▸ Task description:
Swap "top-left" for "upper-left" throughout the listing below and keep every other line unchanged. Leave the pictures out of your answer.

▸ Records from a data source:

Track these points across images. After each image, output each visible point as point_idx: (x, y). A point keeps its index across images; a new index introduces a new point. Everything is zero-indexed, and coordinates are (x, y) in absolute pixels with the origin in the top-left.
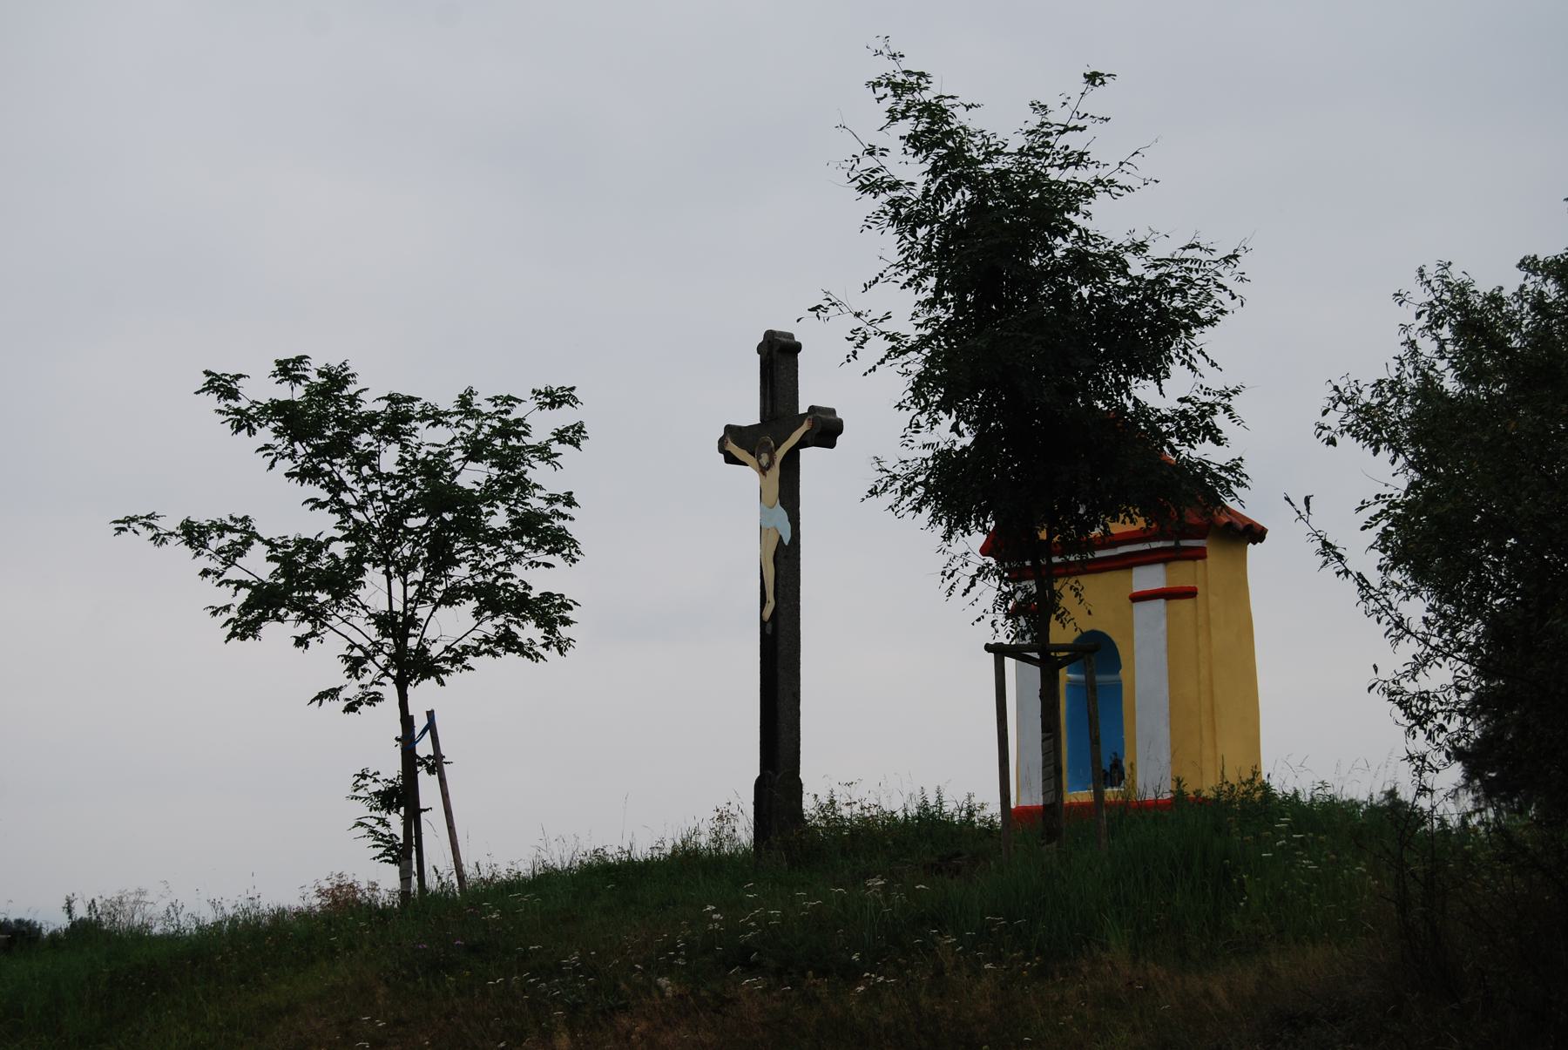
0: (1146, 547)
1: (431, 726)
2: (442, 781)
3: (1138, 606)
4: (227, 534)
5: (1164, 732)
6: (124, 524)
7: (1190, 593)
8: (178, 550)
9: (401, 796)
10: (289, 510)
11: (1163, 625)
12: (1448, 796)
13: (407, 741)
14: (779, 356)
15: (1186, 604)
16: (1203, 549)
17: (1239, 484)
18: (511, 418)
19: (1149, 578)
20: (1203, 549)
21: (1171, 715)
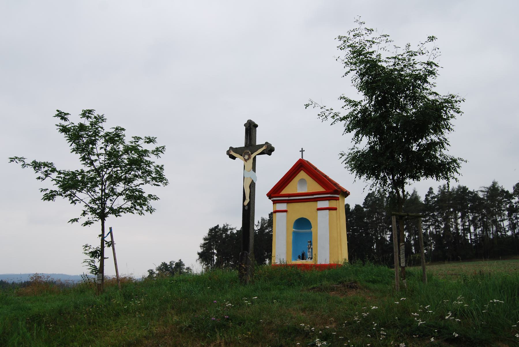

▸ Response for this exercise:
Track these points across images. After each image, output each visible point as point_idx: (x, y). A point keeps its index across images; a new index introduces a new point. Everything is zero-indexed, and coordinates are (x, y) in absolute pixels with the origin in the upper-left.
0: (1146, 547)
1: (431, 726)
2: (442, 781)
3: (1138, 606)
4: (227, 534)
5: (1164, 732)
6: (124, 524)
7: (1190, 593)
8: (178, 550)
9: (401, 796)
10: (289, 510)
11: (1163, 625)
12: (1448, 796)
13: (407, 741)
14: (779, 356)
15: (1186, 604)
16: (1203, 549)
17: (1239, 484)
18: (511, 418)
19: (1149, 578)
20: (1203, 549)
21: (1171, 715)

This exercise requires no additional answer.